Work order:
Write out exactly the lines of the entries below, from the first through the line containing "yellow mouse [452,719,657,858]", and nothing beyond them.

Records drawn from a dataset:
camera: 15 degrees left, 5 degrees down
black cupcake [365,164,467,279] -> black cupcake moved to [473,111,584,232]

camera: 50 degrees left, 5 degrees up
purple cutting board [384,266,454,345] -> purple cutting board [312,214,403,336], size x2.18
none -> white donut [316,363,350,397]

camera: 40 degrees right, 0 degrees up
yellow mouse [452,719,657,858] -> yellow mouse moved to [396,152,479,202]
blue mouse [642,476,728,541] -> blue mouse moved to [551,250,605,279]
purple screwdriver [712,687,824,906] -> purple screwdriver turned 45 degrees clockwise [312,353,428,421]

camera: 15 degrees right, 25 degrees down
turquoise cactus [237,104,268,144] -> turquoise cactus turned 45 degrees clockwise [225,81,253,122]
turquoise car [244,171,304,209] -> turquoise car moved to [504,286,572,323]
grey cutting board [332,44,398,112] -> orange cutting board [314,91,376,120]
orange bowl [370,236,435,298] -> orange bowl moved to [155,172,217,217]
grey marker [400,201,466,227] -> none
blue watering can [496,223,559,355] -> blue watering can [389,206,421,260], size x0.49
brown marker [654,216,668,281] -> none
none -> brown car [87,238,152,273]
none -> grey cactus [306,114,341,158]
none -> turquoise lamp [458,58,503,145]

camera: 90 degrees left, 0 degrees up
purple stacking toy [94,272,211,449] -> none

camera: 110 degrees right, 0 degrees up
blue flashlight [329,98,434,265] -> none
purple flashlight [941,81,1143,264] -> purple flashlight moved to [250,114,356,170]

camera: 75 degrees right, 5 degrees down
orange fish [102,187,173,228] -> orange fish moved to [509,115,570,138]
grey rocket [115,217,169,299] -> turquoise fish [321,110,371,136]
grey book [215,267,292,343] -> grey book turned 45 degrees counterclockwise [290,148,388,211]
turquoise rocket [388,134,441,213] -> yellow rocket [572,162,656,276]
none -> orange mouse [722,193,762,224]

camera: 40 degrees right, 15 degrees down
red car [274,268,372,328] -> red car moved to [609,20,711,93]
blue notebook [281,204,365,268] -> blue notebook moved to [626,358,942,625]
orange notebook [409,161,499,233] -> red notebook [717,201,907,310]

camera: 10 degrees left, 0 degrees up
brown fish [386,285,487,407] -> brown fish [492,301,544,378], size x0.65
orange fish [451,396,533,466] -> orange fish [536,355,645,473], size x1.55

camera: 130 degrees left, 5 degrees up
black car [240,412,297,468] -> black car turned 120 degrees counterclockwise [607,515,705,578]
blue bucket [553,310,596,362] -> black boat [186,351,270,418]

Exercise output:
camera: 15 degrees left, 5 degrees down
black cupcake [365,164,467,279] -> black cupcake moved to [473,111,584,232]

camera: 50 degrees left, 5 degrees up
purple cutting board [384,266,454,345] -> purple cutting board [312,214,403,336], size x2.18
none -> white donut [316,363,350,397]

camera: 40 degrees right, 0 degrees up
yellow mouse [452,719,657,858] -> yellow mouse moved to [396,152,479,202]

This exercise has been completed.